Revision comparison data:
--*--

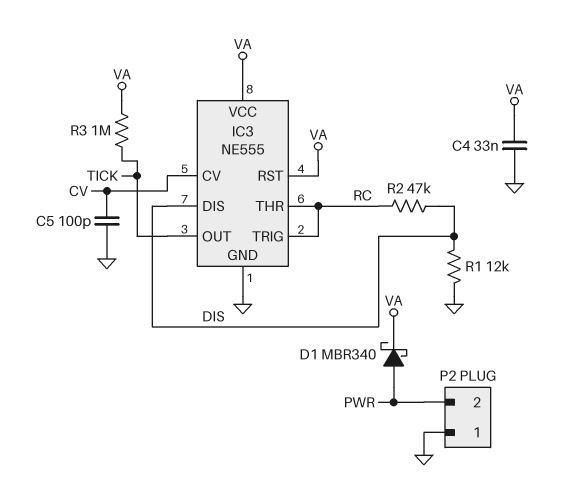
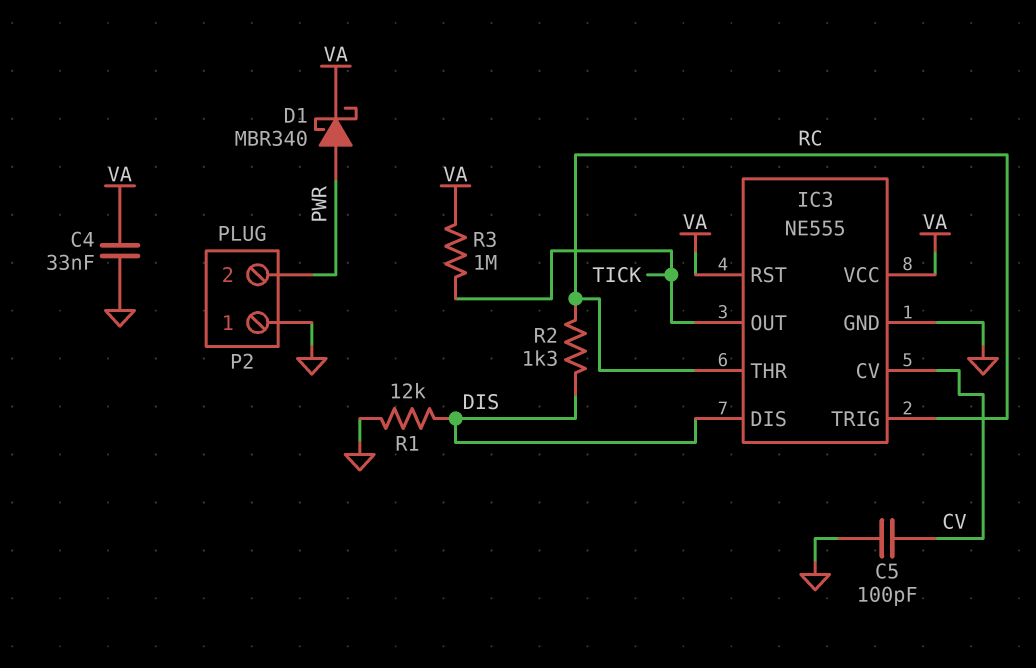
R2: 47k (DIS, RC) -> 1.3k (DIS, RC)

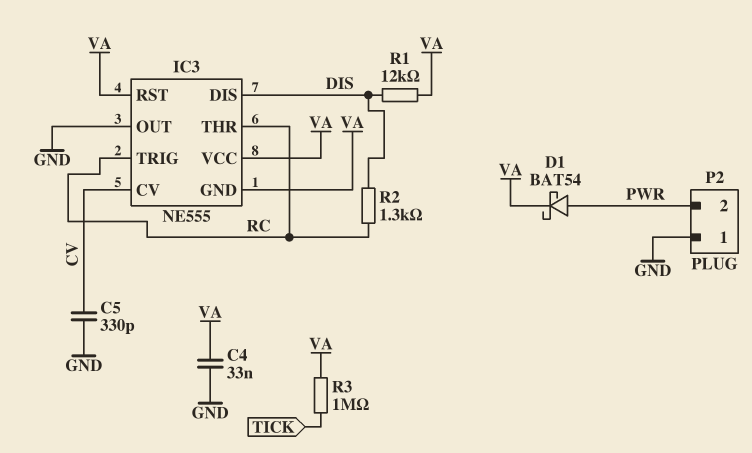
C5: 100pF (CV, GND) -> 330pF (CV, GND)
D1: schottky MBR340 (A PWR, K VA) -> schottky BAT54 (A PWR, K VA)
IC3 pin GND: GND -> VA
IC3 pin OUT: TICK -> GND
R1: 12k (DIS, GND) -> 12k (DIS, VA)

--*--

■ The problem:
Give an exact copy of the entries, excluding all pictures.

■ Problem solution:
R2: 47k (DIS, RC) -> 1.3k (DIS, RC)

C5: 100pF (CV, GND) -> 330pF (CV, GND)
D1: schottky MBR340 (A PWR, K VA) -> schottky BAT54 (A PWR, K VA)
IC3 pin GND: GND -> VA
IC3 pin OUT: TICK -> GND
R1: 12k (DIS, GND) -> 12k (DIS, VA)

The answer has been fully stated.